Every line of the material below should be output exactly as written, with the images skipped.

-- Data below follows --

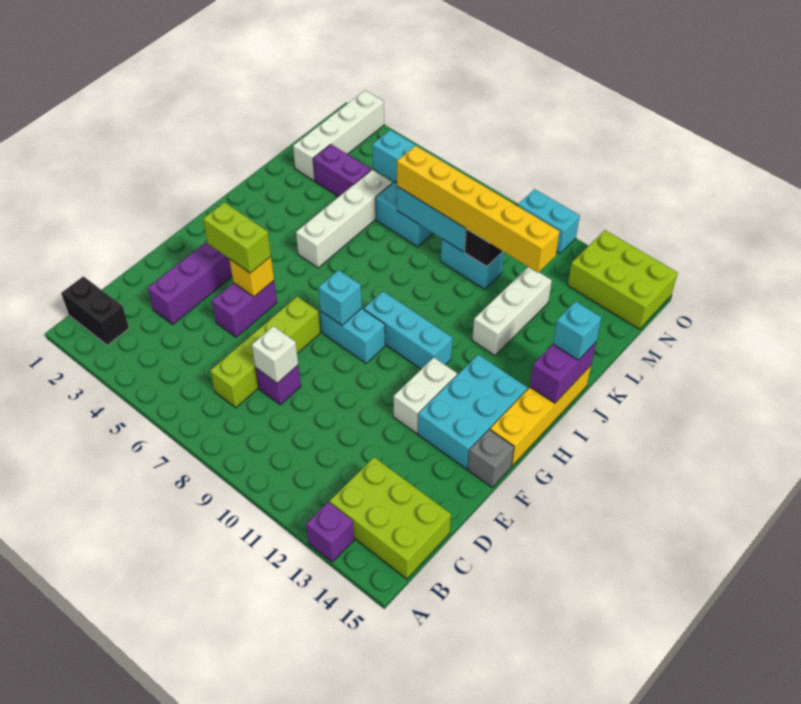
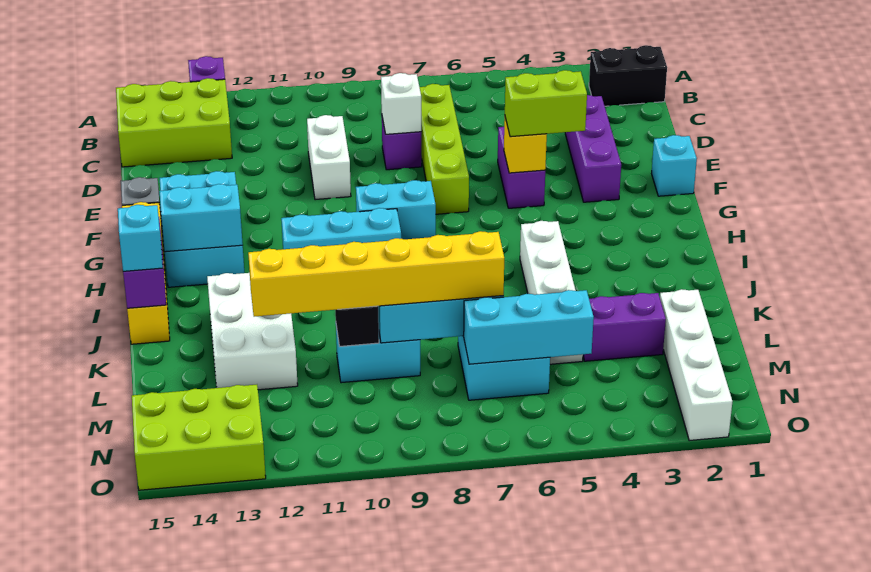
white brick F12:G12 level 1 -> white brick D10:E10 level 1
cyan brick G8 level 2 -> cyan brick F1 level 1
white brick J12:L12 level 1 -> white brick J12:L13 level 1
cyan brick O10:O11 level 1 -> cyan brick H13:H14 level 2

-- Data below concluded --

§ Final answer
white brick F12:G12 level 1 -> white brick D10:E10 level 1
cyan brick G8 level 2 -> cyan brick F1 level 1
white brick J12:L12 level 1 -> white brick J12:L13 level 1
cyan brick O10:O11 level 1 -> cyan brick H13:H14 level 2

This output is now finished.